◆ BRIEF ◆
Start at the line in the entries below that contains "change=delete; old=AquaBowl; first_place=783,192", stop at the line that contains "change=move; old=RussetPrizeCup; first_place=440,499;", and output exactly the lines in that span, both ends included.

◆ DATASET CONTENT ◆

============

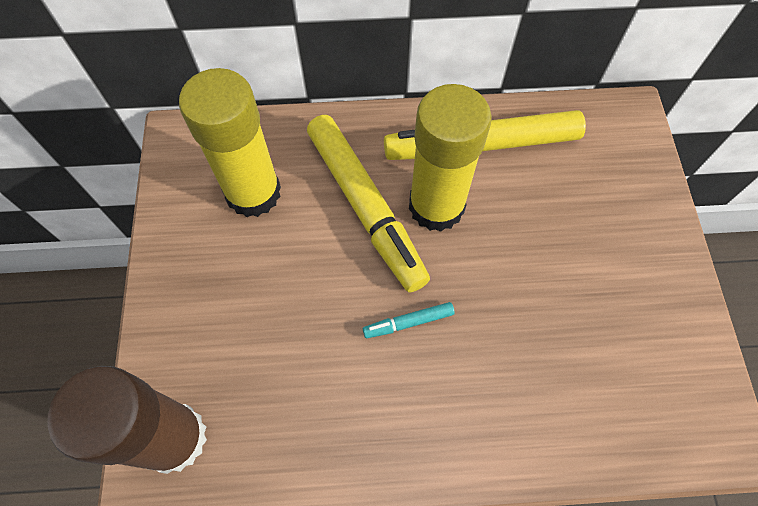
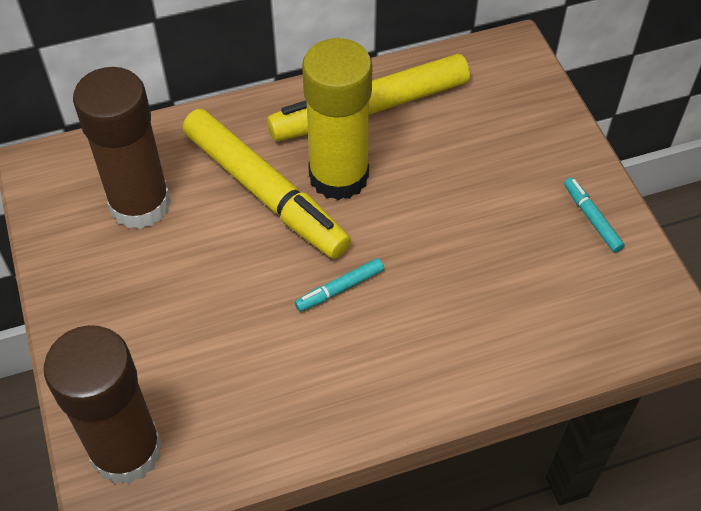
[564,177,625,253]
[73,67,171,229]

============

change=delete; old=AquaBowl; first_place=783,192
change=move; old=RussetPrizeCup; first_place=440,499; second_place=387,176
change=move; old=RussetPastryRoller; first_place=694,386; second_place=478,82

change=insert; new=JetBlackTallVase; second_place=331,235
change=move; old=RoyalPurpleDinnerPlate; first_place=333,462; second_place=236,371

============

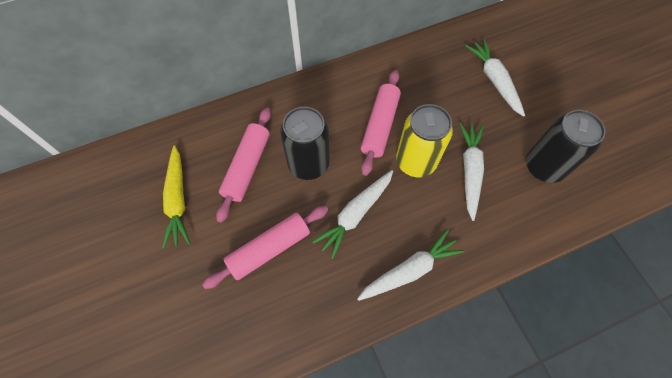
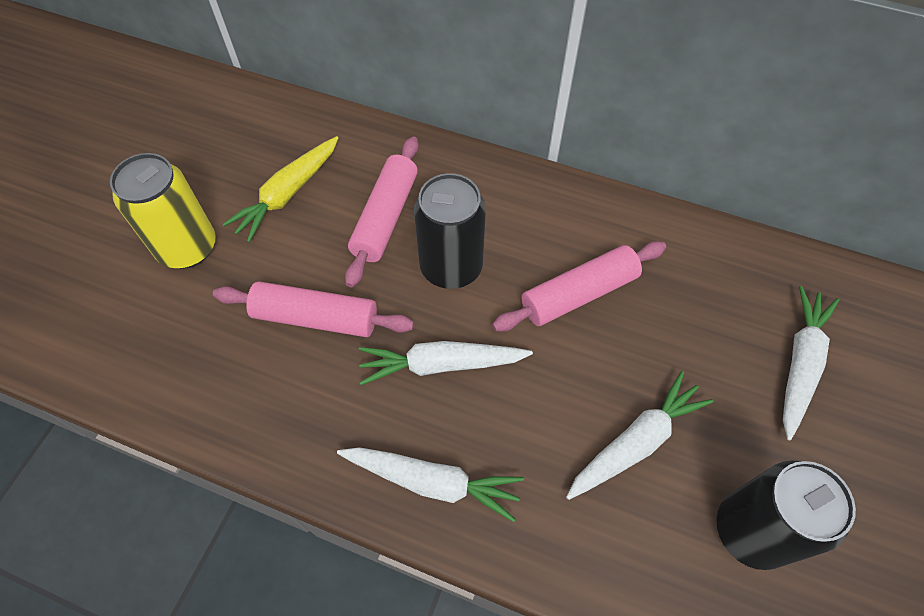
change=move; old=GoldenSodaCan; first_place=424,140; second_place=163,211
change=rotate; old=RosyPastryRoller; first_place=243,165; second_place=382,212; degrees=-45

============

◆ WRITTEN ANSWER ◆
change=delete; old=AquaBowl; first_place=783,192
change=move; old=RussetPrizeCup; first_place=440,499; second_place=387,176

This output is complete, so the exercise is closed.